[Stored data]
────────────────────

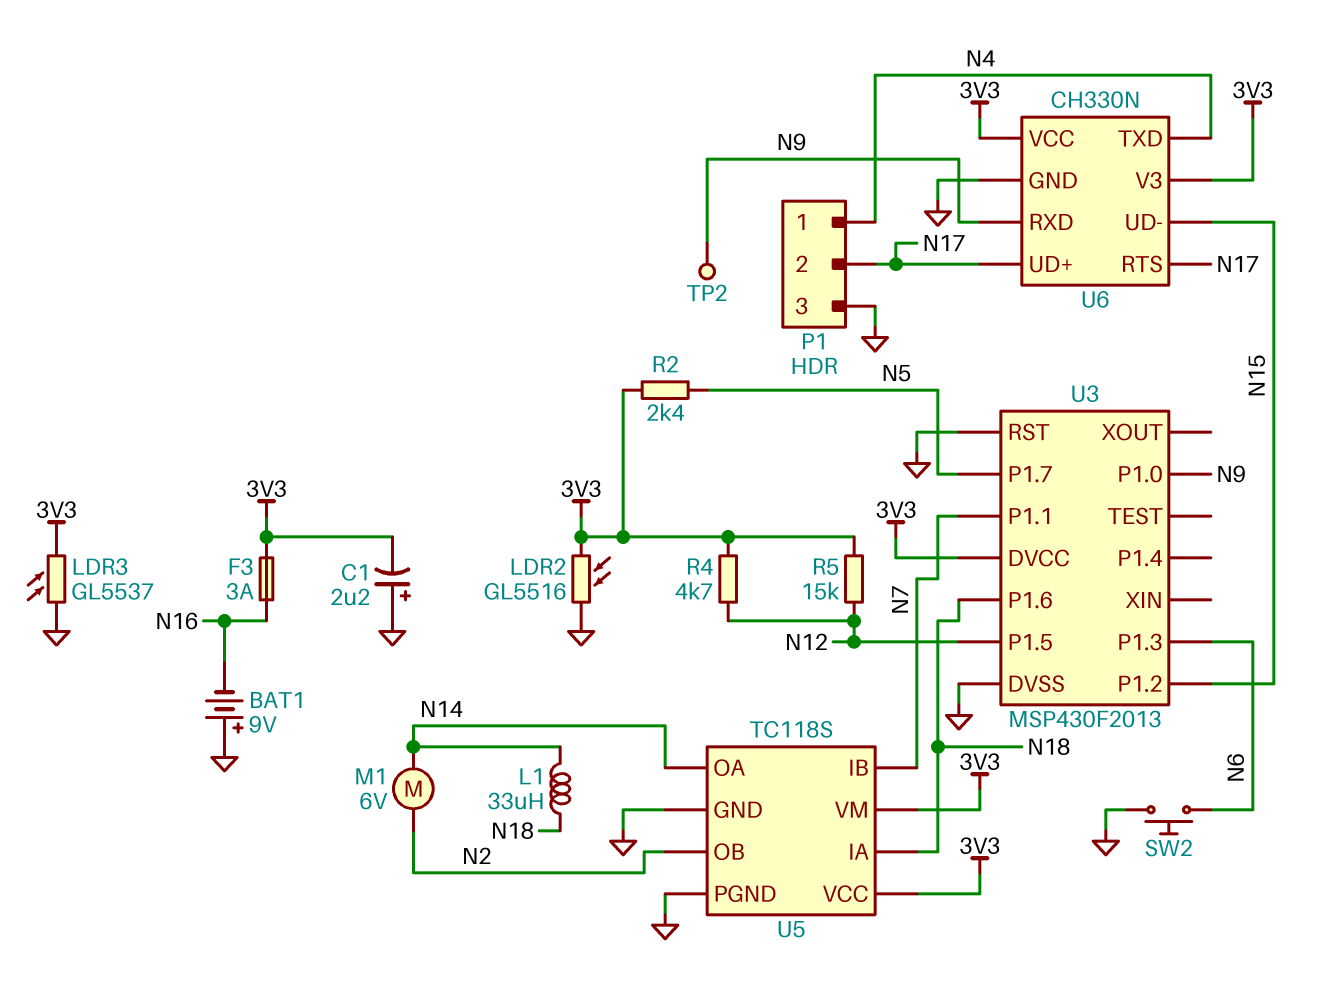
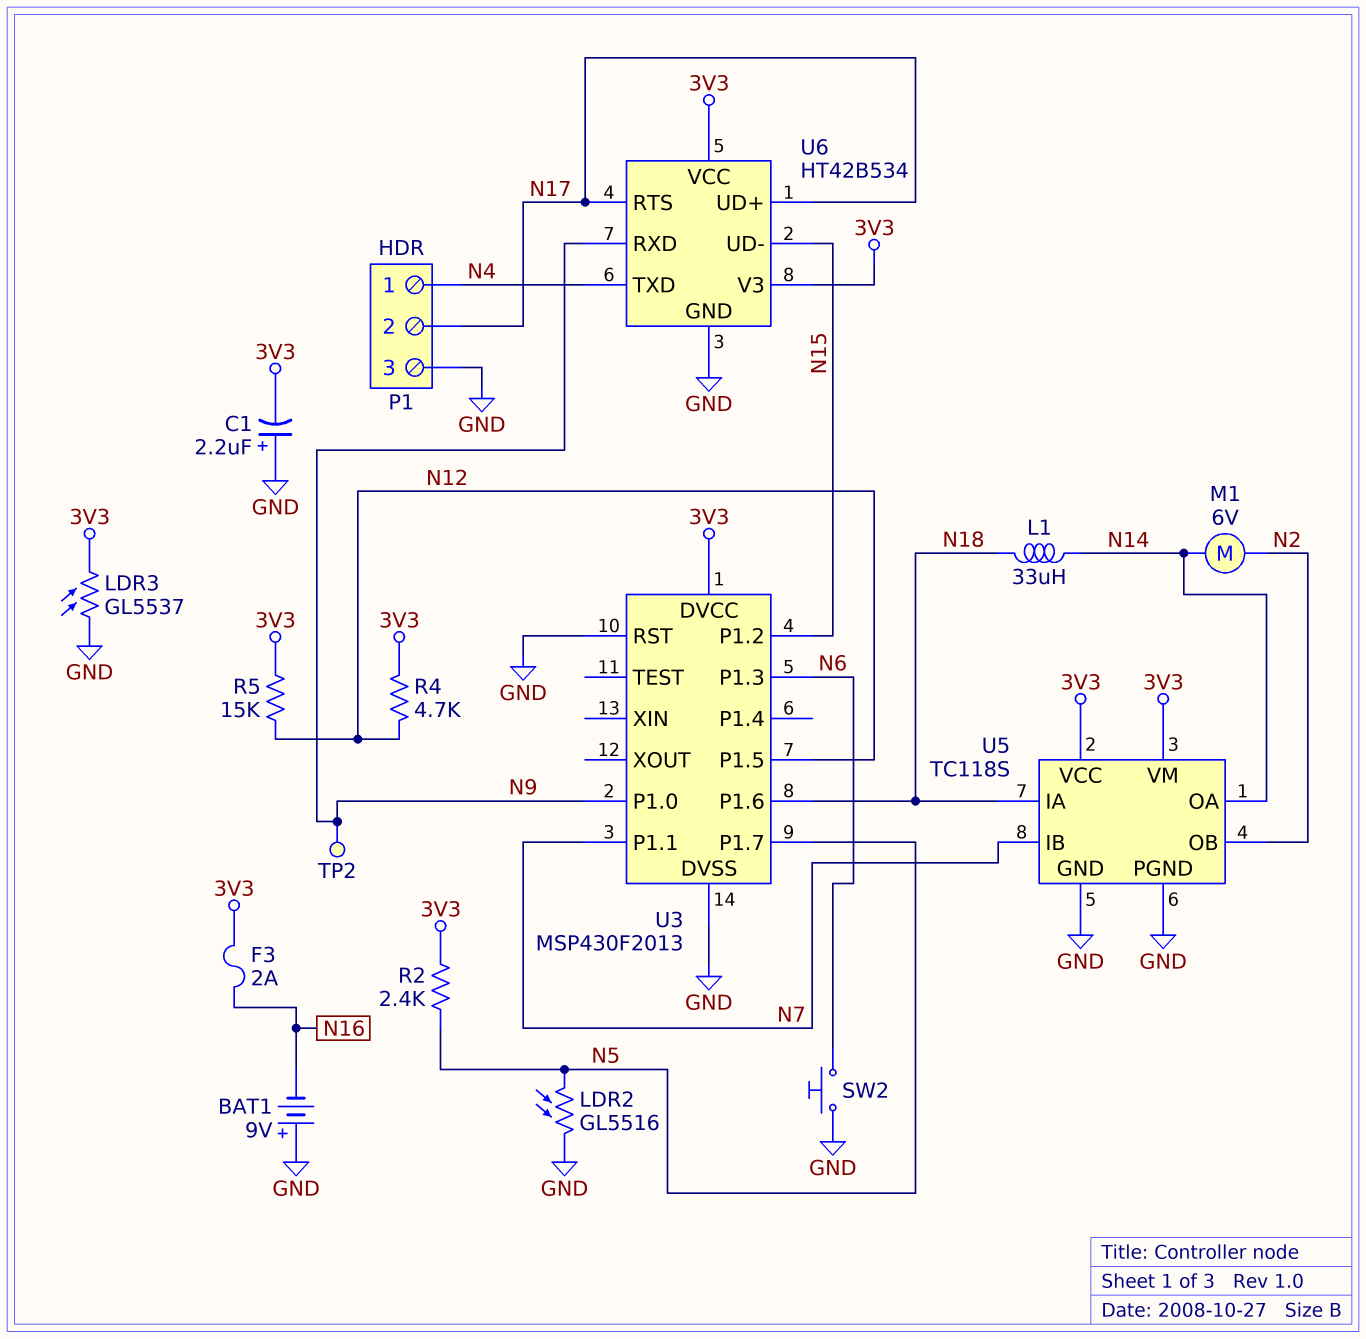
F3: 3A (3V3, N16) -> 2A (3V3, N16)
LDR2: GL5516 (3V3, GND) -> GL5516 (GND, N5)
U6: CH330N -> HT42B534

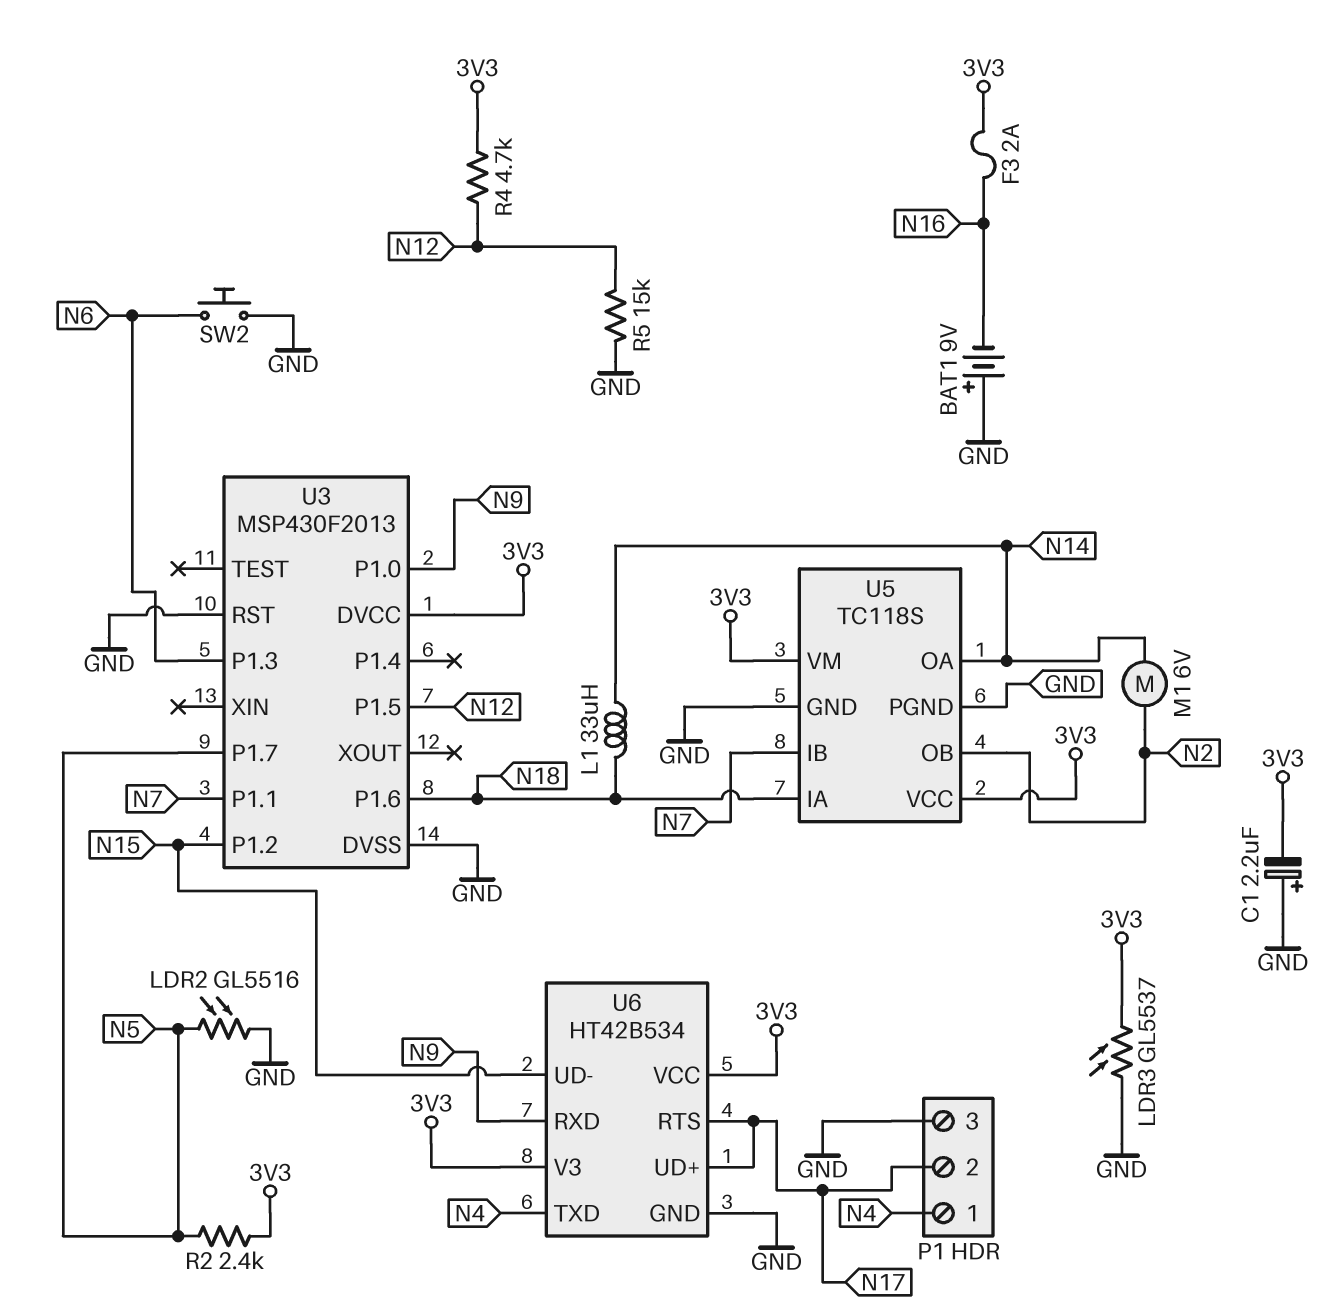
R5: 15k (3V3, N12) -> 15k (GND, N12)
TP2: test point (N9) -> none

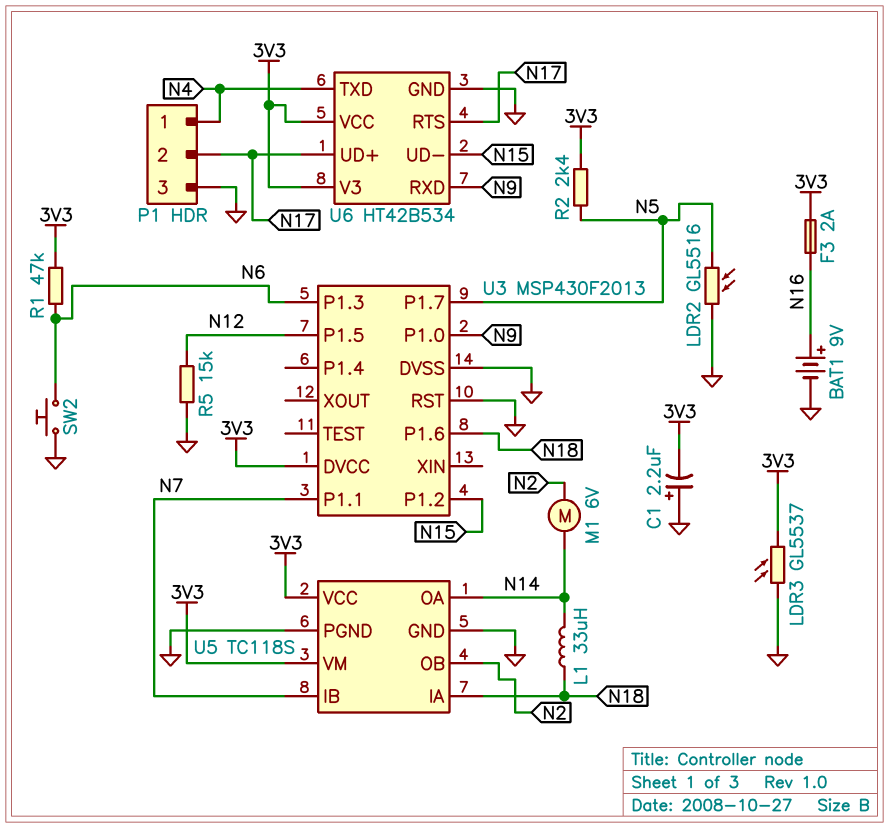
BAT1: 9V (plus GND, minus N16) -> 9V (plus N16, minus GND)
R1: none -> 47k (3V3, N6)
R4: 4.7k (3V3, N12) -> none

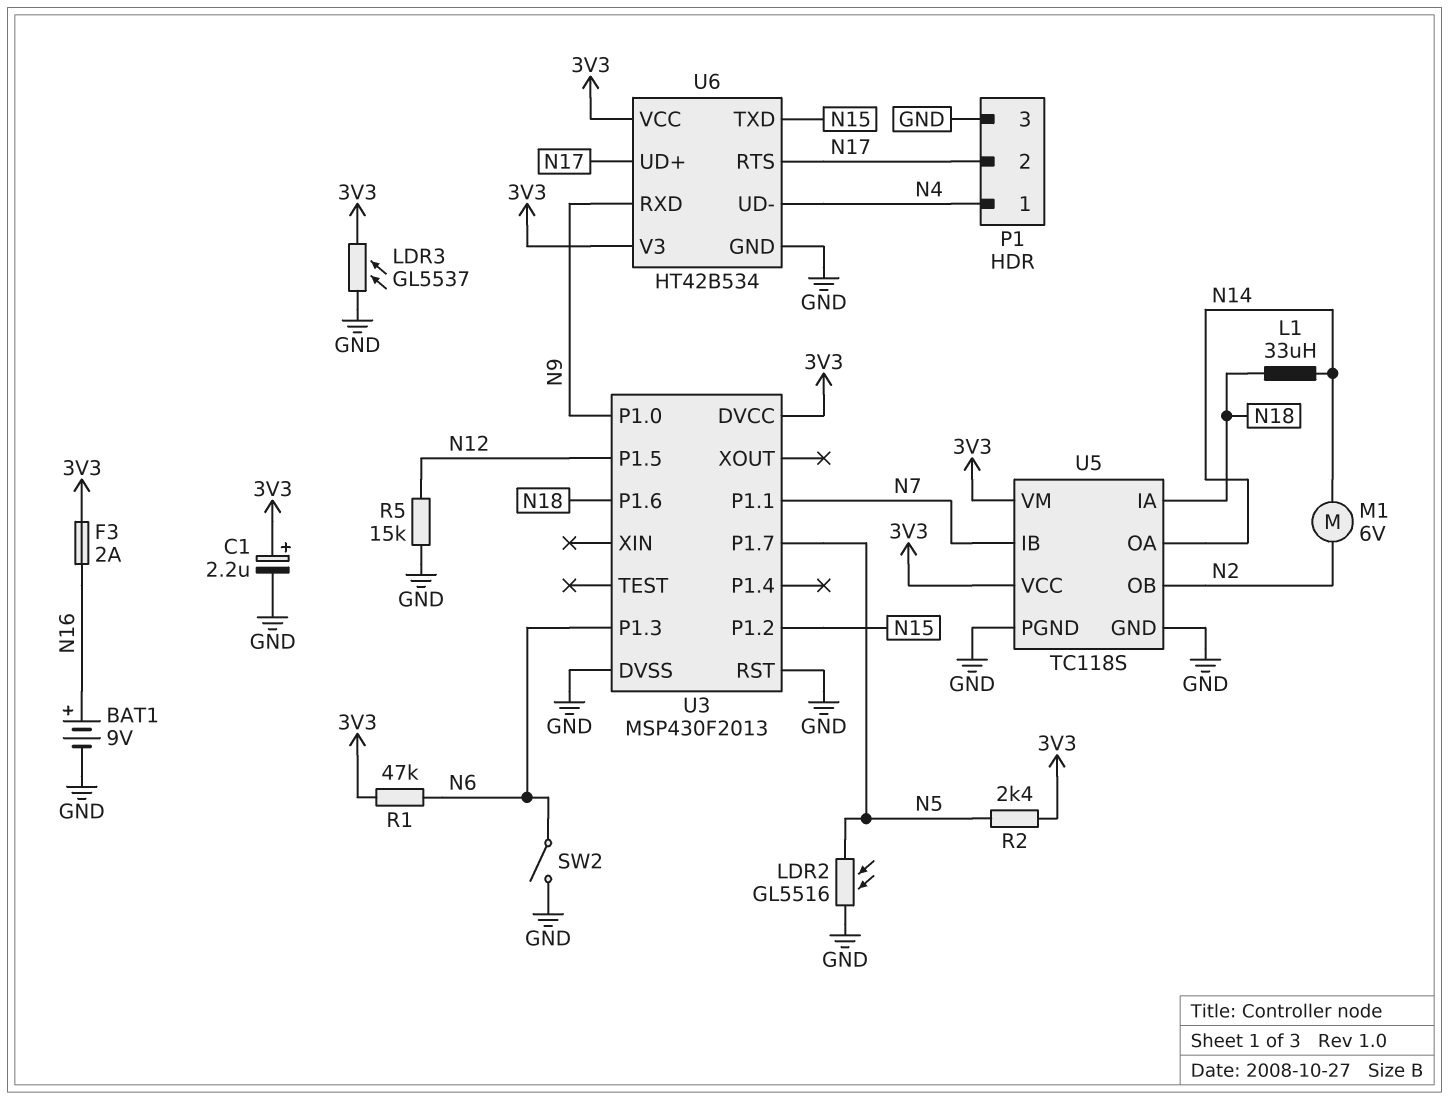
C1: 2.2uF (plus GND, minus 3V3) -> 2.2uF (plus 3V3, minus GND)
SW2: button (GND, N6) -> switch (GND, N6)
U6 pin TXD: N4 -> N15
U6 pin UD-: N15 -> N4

────────────────────

_Activity_: Among the records above, which lines hold the word "none"? Copy each one.

_Answer section_:
TP2: test point (N9) -> none
R1: none -> 47k (3V3, N6)
R4: 4.7k (3V3, N12) -> none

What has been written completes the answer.